# [What you have to do]
The entries below need to be transcribed verbatim.

# [Supplied material]

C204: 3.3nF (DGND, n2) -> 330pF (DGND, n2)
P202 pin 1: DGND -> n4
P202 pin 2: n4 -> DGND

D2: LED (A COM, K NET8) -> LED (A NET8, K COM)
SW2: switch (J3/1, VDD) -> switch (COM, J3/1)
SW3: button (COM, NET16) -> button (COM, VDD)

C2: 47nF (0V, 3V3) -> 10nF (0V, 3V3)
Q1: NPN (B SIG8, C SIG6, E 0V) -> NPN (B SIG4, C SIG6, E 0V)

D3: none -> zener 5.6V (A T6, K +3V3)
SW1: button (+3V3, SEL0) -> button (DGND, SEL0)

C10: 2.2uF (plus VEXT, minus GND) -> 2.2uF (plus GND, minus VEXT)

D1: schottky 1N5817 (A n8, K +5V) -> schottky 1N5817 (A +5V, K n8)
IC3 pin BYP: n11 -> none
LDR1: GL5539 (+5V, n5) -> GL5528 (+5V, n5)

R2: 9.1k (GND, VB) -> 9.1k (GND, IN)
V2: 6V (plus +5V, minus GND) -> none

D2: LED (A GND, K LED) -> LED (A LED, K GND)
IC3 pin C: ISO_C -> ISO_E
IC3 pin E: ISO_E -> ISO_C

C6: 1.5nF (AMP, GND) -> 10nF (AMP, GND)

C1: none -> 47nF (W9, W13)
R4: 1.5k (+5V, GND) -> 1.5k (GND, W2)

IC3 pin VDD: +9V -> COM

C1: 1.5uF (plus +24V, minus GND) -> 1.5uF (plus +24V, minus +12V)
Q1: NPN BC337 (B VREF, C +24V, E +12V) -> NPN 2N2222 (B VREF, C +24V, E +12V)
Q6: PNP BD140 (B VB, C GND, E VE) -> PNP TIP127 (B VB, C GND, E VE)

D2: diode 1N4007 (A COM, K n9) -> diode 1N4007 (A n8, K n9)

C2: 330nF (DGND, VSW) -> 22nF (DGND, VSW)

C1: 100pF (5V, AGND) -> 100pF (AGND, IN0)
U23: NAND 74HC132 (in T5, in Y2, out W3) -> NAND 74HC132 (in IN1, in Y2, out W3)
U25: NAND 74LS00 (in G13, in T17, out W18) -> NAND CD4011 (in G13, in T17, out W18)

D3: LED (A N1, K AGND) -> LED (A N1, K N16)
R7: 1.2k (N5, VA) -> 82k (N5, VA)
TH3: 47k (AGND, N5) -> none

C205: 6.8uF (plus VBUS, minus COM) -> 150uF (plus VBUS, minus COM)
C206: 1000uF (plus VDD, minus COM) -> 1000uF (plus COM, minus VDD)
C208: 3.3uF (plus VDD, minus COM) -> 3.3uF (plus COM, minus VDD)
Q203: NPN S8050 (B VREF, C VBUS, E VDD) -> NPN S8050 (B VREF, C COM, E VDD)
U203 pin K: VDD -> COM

# [Task response]
C204: 3.3nF (DGND, n2) -> 330pF (DGND, n2)
P202 pin 1: DGND -> n4
P202 pin 2: n4 -> DGND

D2: LED (A COM, K NET8) -> LED (A NET8, K COM)
SW2: switch (J3/1, VDD) -> switch (COM, J3/1)
SW3: button (COM, NET16) -> button (COM, VDD)

C2: 47nF (0V, 3V3) -> 10nF (0V, 3V3)
Q1: NPN (B SIG8, C SIG6, E 0V) -> NPN (B SIG4, C SIG6, E 0V)

D3: none -> zener 5.6V (A T6, K +3V3)
SW1: button (+3V3, SEL0) -> button (DGND, SEL0)

C10: 2.2uF (plus VEXT, minus GND) -> 2.2uF (plus GND, minus VEXT)

D1: schottky 1N5817 (A n8, K +5V) -> schottky 1N5817 (A +5V, K n8)
IC3 pin BYP: n11 -> none
LDR1: GL5539 (+5V, n5) -> GL5528 (+5V, n5)

R2: 9.1k (GND, VB) -> 9.1k (GND, IN)
V2: 6V (plus +5V, minus GND) -> none

D2: LED (A GND, K LED) -> LED (A LED, K GND)
IC3 pin C: ISO_C -> ISO_E
IC3 pin E: ISO_E -> ISO_C

C6: 1.5nF (AMP, GND) -> 10nF (AMP, GND)

C1: none -> 47nF (W9, W13)
R4: 1.5k (+5V, GND) -> 1.5k (GND, W2)

IC3 pin VDD: +9V -> COM

C1: 1.5uF (plus +24V, minus GND) -> 1.5uF (plus +24V, minus +12V)
Q1: NPN BC337 (B VREF, C +24V, E +12V) -> NPN 2N2222 (B VREF, C +24V, E +12V)
Q6: PNP BD140 (B VB, C GND, E VE) -> PNP TIP127 (B VB, C GND, E VE)

D2: diode 1N4007 (A COM, K n9) -> diode 1N4007 (A n8, K n9)

C2: 330nF (DGND, VSW) -> 22nF (DGND, VSW)

C1: 100pF (5V, AGND) -> 100pF (AGND, IN0)
U23: NAND 74HC132 (in T5, in Y2, out W3) -> NAND 74HC132 (in IN1, in Y2, out W3)
U25: NAND 74LS00 (in G13, in T17, out W18) -> NAND CD4011 (in G13, in T17, out W18)

D3: LED (A N1, K AGND) -> LED (A N1, K N16)
R7: 1.2k (N5, VA) -> 82k (N5, VA)
TH3: 47k (AGND, N5) -> none

C205: 6.8uF (plus VBUS, minus COM) -> 150uF (plus VBUS, minus COM)
C206: 1000uF (plus VDD, minus COM) -> 1000uF (plus COM, minus VDD)
C208: 3.3uF (plus VDD, minus COM) -> 3.3uF (plus COM, minus VDD)
Q203: NPN S8050 (B VREF, C VBUS, E VDD) -> NPN S8050 (B VREF, C COM, E VDD)
U203 pin K: VDD -> COM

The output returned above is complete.